/---
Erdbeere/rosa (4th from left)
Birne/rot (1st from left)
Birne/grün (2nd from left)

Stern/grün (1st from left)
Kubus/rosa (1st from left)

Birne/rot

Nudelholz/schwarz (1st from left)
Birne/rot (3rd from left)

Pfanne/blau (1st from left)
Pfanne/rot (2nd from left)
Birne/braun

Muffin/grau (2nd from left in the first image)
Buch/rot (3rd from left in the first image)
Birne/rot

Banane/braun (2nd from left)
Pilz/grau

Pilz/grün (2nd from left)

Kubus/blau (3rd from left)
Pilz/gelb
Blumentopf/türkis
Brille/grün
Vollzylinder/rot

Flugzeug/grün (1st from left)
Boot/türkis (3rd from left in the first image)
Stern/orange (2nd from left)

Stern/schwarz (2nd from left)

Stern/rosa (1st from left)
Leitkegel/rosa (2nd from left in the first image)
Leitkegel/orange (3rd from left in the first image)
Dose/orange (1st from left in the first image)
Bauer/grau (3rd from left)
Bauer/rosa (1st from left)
\---
▶ _EXERCISE OBJECTIVE_
Take the material above and reproduce it word for word.

▶ _EXPECTED ANSWER_
Erdbeere/rosa (4th from left)
Birne/rot (1st from left)
Birne/grün (2nd from left)

Stern/grün (1st from left)
Kubus/rosa (1st from left)

Birne/rot

Nudelholz/schwarz (1st from left)
Birne/rot (3rd from left)

Pfanne/blau (1st from left)
Pfanne/rot (2nd from left)
Birne/braun

Muffin/grau (2nd from left in the first image)
Buch/rot (3rd from left in the first image)
Birne/rot

Banane/braun (2nd from left)
Pilz/grau

Pilz/grün (2nd from left)

Kubus/blau (3rd from left)
Pilz/gelb
Blumentopf/türkis
Brille/grün
Vollzylinder/rot

Flugzeug/grün (1st from left)
Boot/türkis (3rd from left in the first image)
Stern/orange (2nd from left)

Stern/schwarz (2nd from left)

Stern/rosa (1st from left)
Leitkegel/rosa (2nd from left in the first image)
Leitkegel/orange (3rd from left in the first image)
Dose/orange (1st from left in the first image)
Bauer/grau (3rd from left)
Bauer/rosa (1st from left)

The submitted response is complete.